Try it. Please repeat the data exactly. Any picture in it stays out.

---

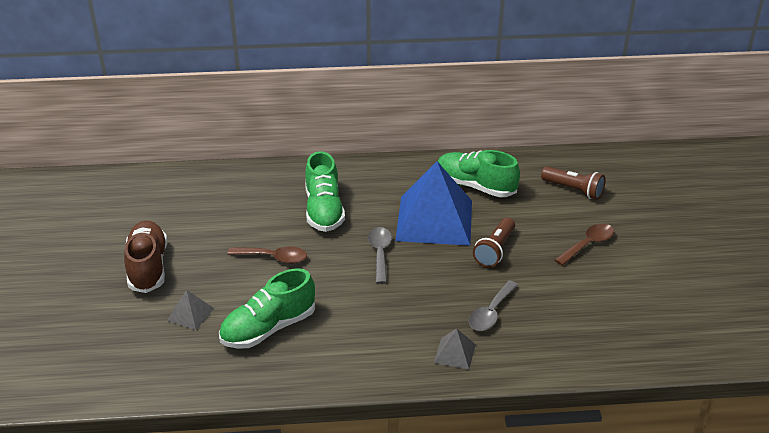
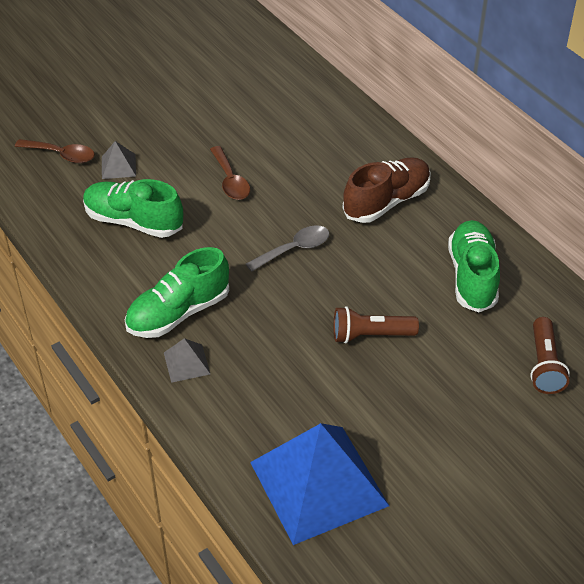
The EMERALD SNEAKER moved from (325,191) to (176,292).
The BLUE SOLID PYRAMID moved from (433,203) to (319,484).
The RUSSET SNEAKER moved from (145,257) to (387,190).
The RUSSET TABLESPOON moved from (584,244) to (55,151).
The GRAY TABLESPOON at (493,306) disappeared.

---

Response to this task.
The EMERALD SNEAKER moved from (325,191) to (176,292).
The BLUE SOLID PYRAMID moved from (433,203) to (319,484).
The RUSSET SNEAKER moved from (145,257) to (387,190).
The RUSSET TABLESPOON moved from (584,244) to (55,151).
The GRAY TABLESPOON at (493,306) disappeared.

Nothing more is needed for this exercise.